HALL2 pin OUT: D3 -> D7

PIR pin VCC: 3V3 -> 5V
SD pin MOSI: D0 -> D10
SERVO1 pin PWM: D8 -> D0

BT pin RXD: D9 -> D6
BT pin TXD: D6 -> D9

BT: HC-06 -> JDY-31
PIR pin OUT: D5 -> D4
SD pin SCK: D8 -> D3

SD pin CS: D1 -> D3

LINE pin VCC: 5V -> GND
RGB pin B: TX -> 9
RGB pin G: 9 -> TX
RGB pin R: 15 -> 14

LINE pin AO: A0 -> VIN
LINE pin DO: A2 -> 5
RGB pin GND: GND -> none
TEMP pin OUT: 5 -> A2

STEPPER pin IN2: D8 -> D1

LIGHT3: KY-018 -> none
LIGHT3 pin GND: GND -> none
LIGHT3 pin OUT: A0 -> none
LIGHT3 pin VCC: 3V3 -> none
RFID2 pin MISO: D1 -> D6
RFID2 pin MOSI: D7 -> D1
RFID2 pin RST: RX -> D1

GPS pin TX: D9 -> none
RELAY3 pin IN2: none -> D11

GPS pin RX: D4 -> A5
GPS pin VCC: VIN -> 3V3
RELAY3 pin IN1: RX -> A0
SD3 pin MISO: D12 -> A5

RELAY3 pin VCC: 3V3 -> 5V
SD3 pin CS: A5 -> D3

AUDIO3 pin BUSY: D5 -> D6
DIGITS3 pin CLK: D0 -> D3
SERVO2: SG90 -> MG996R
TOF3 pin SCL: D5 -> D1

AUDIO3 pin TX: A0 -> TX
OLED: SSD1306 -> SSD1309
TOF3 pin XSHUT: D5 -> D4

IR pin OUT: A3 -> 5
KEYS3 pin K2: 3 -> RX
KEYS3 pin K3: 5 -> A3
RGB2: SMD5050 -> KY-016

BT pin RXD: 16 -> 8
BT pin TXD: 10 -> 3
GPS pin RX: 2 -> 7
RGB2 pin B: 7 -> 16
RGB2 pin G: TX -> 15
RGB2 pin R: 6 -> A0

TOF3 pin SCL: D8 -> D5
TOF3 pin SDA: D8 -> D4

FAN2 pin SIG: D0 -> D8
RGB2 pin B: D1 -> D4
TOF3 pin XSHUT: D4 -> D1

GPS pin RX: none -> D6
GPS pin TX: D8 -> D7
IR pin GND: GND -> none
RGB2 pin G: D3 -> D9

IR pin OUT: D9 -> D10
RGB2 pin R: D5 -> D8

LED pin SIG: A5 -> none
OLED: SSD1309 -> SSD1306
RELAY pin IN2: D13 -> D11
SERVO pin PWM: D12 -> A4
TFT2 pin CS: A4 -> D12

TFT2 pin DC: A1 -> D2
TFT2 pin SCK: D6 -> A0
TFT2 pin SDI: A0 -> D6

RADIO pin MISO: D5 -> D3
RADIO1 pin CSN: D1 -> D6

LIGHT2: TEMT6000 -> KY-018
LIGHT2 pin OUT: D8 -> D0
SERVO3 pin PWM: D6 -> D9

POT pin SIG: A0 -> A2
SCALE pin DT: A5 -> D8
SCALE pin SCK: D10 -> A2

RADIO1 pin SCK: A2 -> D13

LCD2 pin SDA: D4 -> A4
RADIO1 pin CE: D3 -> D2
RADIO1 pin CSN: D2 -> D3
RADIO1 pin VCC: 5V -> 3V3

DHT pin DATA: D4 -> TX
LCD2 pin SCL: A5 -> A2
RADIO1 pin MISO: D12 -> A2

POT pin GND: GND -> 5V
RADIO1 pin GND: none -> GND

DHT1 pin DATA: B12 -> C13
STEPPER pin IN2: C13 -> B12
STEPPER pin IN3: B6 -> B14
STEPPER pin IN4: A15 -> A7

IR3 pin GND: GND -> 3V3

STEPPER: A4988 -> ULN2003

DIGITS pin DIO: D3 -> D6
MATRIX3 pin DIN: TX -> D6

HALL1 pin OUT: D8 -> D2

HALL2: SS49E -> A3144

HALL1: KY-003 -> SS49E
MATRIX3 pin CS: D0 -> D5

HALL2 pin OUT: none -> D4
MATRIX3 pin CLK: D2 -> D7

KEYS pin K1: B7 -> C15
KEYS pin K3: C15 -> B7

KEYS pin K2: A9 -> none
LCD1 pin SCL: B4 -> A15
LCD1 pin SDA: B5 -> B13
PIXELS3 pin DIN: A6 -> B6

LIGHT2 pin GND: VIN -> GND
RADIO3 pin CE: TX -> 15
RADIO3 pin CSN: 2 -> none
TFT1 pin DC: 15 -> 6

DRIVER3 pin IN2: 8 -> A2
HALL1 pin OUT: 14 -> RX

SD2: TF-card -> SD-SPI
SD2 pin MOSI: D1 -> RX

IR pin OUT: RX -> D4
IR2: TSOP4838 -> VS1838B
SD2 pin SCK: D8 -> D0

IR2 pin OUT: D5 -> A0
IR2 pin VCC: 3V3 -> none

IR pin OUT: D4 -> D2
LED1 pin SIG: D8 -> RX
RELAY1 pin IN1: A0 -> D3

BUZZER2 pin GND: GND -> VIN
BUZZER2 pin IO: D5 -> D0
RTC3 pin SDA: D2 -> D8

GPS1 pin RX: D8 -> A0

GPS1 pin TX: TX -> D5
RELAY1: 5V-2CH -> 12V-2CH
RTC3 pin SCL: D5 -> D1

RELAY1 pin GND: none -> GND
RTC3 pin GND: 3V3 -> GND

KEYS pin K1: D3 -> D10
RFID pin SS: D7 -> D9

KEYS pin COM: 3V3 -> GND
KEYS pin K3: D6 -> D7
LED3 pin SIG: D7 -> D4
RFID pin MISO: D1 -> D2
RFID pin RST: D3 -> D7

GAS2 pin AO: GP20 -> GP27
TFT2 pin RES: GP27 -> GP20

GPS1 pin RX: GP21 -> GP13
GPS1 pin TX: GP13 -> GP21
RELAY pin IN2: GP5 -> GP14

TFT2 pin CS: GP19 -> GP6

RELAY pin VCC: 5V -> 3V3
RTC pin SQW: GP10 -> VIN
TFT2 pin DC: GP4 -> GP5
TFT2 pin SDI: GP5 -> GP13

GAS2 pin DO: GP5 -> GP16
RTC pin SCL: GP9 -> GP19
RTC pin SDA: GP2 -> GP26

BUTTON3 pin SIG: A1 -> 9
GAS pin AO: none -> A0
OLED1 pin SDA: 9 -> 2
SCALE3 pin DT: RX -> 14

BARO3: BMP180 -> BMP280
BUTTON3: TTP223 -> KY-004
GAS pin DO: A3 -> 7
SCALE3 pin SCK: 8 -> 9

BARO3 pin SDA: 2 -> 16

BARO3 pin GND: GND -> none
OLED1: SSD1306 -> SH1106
+ + + + +
__Activity__: Everything in the records is to be copied exactly.

__Your solution__:
HALL2 pin OUT: D3 -> D7

PIR pin VCC: 3V3 -> 5V
SD pin MOSI: D0 -> D10
SERVO1 pin PWM: D8 -> D0

BT pin RXD: D9 -> D6
BT pin TXD: D6 -> D9

BT: HC-06 -> JDY-31
PIR pin OUT: D5 -> D4
SD pin SCK: D8 -> D3

SD pin CS: D1 -> D3

LINE pin VCC: 5V -> GND
RGB pin B: TX -> 9
RGB pin G: 9 -> TX
RGB pin R: 15 -> 14

LINE pin AO: A0 -> VIN
LINE pin DO: A2 -> 5
RGB pin GND: GND -> none
TEMP pin OUT: 5 -> A2

STEPPER pin IN2: D8 -> D1

LIGHT3: KY-018 -> none
LIGHT3 pin GND: GND -> none
LIGHT3 pin OUT: A0 -> none
LIGHT3 pin VCC: 3V3 -> none
RFID2 pin MISO: D1 -> D6
RFID2 pin MOSI: D7 -> D1
RFID2 pin RST: RX -> D1

GPS pin TX: D9 -> none
RELAY3 pin IN2: none -> D11

GPS pin RX: D4 -> A5
GPS pin VCC: VIN -> 3V3
RELAY3 pin IN1: RX -> A0
SD3 pin MISO: D12 -> A5

RELAY3 pin VCC: 3V3 -> 5V
SD3 pin CS: A5 -> D3

AUDIO3 pin BUSY: D5 -> D6
DIGITS3 pin CLK: D0 -> D3
SERVO2: SG90 -> MG996R
TOF3 pin SCL: D5 -> D1

AUDIO3 pin TX: A0 -> TX
OLED: SSD1306 -> SSD1309
TOF3 pin XSHUT: D5 -> D4

IR pin OUT: A3 -> 5
KEYS3 pin K2: 3 -> RX
KEYS3 pin K3: 5 -> A3
RGB2: SMD5050 -> KY-016

BT pin RXD: 16 -> 8
BT pin TXD: 10 -> 3
GPS pin RX: 2 -> 7
RGB2 pin B: 7 -> 16
RGB2 pin G: TX -> 15
RGB2 pin R: 6 -> A0

TOF3 pin SCL: D8 -> D5
TOF3 pin SDA: D8 -> D4

FAN2 pin SIG: D0 -> D8
RGB2 pin B: D1 -> D4
TOF3 pin XSHUT: D4 -> D1

GPS pin RX: none -> D6
GPS pin TX: D8 -> D7
IR pin GND: GND -> none
RGB2 pin G: D3 -> D9

IR pin OUT: D9 -> D10
RGB2 pin R: D5 -> D8

LED pin SIG: A5 -> none
OLED: SSD1309 -> SSD1306
RELAY pin IN2: D13 -> D11
SERVO pin PWM: D12 -> A4
TFT2 pin CS: A4 -> D12

TFT2 pin DC: A1 -> D2
TFT2 pin SCK: D6 -> A0
TFT2 pin SDI: A0 -> D6

RADIO pin MISO: D5 -> D3
RADIO1 pin CSN: D1 -> D6

LIGHT2: TEMT6000 -> KY-018
LIGHT2 pin OUT: D8 -> D0
SERVO3 pin PWM: D6 -> D9

POT pin SIG: A0 -> A2
SCALE pin DT: A5 -> D8
SCALE pin SCK: D10 -> A2

RADIO1 pin SCK: A2 -> D13

LCD2 pin SDA: D4 -> A4
RADIO1 pin CE: D3 -> D2
RADIO1 pin CSN: D2 -> D3
RADIO1 pin VCC: 5V -> 3V3

DHT pin DATA: D4 -> TX
LCD2 pin SCL: A5 -> A2
RADIO1 pin MISO: D12 -> A2

POT pin GND: GND -> 5V
RADIO1 pin GND: none -> GND

DHT1 pin DATA: B12 -> C13
STEPPER pin IN2: C13 -> B12
STEPPER pin IN3: B6 -> B14
STEPPER pin IN4: A15 -> A7

IR3 pin GND: GND -> 3V3

STEPPER: A4988 -> ULN2003

DIGITS pin DIO: D3 -> D6
MATRIX3 pin DIN: TX -> D6

HALL1 pin OUT: D8 -> D2

HALL2: SS49E -> A3144

HALL1: KY-003 -> SS49E
MATRIX3 pin CS: D0 -> D5

HALL2 pin OUT: none -> D4
MATRIX3 pin CLK: D2 -> D7

KEYS pin K1: B7 -> C15
KEYS pin K3: C15 -> B7

KEYS pin K2: A9 -> none
LCD1 pin SCL: B4 -> A15
LCD1 pin SDA: B5 -> B13
PIXELS3 pin DIN: A6 -> B6

LIGHT2 pin GND: VIN -> GND
RADIO3 pin CE: TX -> 15
RADIO3 pin CSN: 2 -> none
TFT1 pin DC: 15 -> 6

DRIVER3 pin IN2: 8 -> A2
HALL1 pin OUT: 14 -> RX

SD2: TF-card -> SD-SPI
SD2 pin MOSI: D1 -> RX

IR pin OUT: RX -> D4
IR2: TSOP4838 -> VS1838B
SD2 pin SCK: D8 -> D0

IR2 pin OUT: D5 -> A0
IR2 pin VCC: 3V3 -> none

IR pin OUT: D4 -> D2
LED1 pin SIG: D8 -> RX
RELAY1 pin IN1: A0 -> D3

BUZZER2 pin GND: GND -> VIN
BUZZER2 pin IO: D5 -> D0
RTC3 pin SDA: D2 -> D8

GPS1 pin RX: D8 -> A0

GPS1 pin TX: TX -> D5
RELAY1: 5V-2CH -> 12V-2CH
RTC3 pin SCL: D5 -> D1

RELAY1 pin GND: none -> GND
RTC3 pin GND: 3V3 -> GND

KEYS pin K1: D3 -> D10
RFID pin SS: D7 -> D9

KEYS pin COM: 3V3 -> GND
KEYS pin K3: D6 -> D7
LED3 pin SIG: D7 -> D4
RFID pin MISO: D1 -> D2
RFID pin RST: D3 -> D7

GAS2 pin AO: GP20 -> GP27
TFT2 pin RES: GP27 -> GP20

GPS1 pin RX: GP21 -> GP13
GPS1 pin TX: GP13 -> GP21
RELAY pin IN2: GP5 -> GP14

TFT2 pin CS: GP19 -> GP6

RELAY pin VCC: 5V -> 3V3
RTC pin SQW: GP10 -> VIN
TFT2 pin DC: GP4 -> GP5
TFT2 pin SDI: GP5 -> GP13

GAS2 pin DO: GP5 -> GP16
RTC pin SCL: GP9 -> GP19
RTC pin SDA: GP2 -> GP26

BUTTON3 pin SIG: A1 -> 9
GAS pin AO: none -> A0
OLED1 pin SDA: 9 -> 2
SCALE3 pin DT: RX -> 14

BARO3: BMP180 -> BMP280
BUTTON3: TTP223 -> KY-004
GAS pin DO: A3 -> 7
SCALE3 pin SCK: 8 -> 9

BARO3 pin SDA: 2 -> 16

BARO3 pin GND: GND -> none
OLED1: SSD1306 -> SH1106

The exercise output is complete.